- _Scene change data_
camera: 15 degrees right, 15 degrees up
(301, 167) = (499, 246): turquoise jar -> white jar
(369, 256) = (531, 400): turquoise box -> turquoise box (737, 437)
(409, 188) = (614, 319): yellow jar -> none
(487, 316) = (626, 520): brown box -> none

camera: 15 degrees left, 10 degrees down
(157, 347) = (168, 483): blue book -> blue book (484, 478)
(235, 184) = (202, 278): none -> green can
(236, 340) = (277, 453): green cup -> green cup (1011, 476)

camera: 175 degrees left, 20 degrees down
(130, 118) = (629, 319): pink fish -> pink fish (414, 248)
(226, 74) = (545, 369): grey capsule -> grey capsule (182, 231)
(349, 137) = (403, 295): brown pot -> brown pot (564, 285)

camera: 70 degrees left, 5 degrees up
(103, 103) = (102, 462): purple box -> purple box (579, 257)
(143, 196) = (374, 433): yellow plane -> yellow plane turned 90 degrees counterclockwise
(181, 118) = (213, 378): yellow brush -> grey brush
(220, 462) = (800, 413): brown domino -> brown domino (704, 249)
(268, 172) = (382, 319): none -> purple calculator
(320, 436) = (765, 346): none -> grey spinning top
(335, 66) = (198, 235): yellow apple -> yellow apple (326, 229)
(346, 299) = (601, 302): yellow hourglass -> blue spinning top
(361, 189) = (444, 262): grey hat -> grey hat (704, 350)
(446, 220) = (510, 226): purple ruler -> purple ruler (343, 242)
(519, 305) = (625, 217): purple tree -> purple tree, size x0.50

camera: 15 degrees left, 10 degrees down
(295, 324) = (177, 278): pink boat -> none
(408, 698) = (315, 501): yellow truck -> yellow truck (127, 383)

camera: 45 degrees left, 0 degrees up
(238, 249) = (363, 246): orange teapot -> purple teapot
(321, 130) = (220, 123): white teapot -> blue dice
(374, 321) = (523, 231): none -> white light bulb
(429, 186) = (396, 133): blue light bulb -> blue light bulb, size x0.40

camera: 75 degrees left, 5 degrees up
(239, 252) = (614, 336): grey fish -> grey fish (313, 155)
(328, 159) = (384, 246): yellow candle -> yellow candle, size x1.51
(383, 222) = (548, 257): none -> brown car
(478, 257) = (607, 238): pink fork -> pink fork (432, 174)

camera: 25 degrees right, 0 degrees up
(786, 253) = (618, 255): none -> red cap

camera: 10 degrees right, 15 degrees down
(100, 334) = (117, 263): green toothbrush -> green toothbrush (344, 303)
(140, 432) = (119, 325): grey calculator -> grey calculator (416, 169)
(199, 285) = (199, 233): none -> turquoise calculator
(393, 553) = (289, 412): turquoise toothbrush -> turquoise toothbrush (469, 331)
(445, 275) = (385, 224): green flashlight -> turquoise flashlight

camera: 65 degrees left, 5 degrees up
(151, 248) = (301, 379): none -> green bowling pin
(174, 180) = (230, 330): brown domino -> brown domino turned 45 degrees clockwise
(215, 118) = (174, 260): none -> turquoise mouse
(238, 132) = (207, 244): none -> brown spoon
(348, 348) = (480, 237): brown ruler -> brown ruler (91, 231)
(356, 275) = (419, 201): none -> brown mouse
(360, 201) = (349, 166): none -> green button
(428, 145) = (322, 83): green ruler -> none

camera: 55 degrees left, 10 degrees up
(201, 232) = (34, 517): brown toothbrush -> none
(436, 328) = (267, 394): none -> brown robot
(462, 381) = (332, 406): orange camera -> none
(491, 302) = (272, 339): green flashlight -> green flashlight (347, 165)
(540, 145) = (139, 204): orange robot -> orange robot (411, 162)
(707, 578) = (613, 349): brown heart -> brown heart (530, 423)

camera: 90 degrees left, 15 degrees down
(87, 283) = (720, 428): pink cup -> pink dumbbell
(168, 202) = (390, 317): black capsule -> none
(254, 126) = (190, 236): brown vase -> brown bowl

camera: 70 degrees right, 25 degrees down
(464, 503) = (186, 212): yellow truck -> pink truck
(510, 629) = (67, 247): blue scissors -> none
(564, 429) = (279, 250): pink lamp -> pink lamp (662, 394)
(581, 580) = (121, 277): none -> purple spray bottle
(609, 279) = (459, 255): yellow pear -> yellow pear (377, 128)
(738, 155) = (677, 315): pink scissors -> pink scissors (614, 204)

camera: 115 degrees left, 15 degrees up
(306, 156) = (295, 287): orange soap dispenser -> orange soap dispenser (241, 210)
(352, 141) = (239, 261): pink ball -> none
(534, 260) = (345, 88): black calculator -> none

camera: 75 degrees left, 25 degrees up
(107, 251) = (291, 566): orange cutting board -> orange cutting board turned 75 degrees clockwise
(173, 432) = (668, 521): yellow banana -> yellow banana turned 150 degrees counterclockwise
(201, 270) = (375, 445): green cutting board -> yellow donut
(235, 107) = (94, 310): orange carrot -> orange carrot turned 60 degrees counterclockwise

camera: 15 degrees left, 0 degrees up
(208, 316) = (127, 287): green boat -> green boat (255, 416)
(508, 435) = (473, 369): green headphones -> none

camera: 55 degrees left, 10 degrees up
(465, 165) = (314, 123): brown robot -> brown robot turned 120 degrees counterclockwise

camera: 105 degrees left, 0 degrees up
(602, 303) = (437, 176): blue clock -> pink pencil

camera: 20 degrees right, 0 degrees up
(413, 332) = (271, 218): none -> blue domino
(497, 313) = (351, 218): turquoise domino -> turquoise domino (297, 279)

- _Exercise aim_
Tally the lines in the records that contain the word "black"; the answer is that number and nothing more.

- _Your response_
2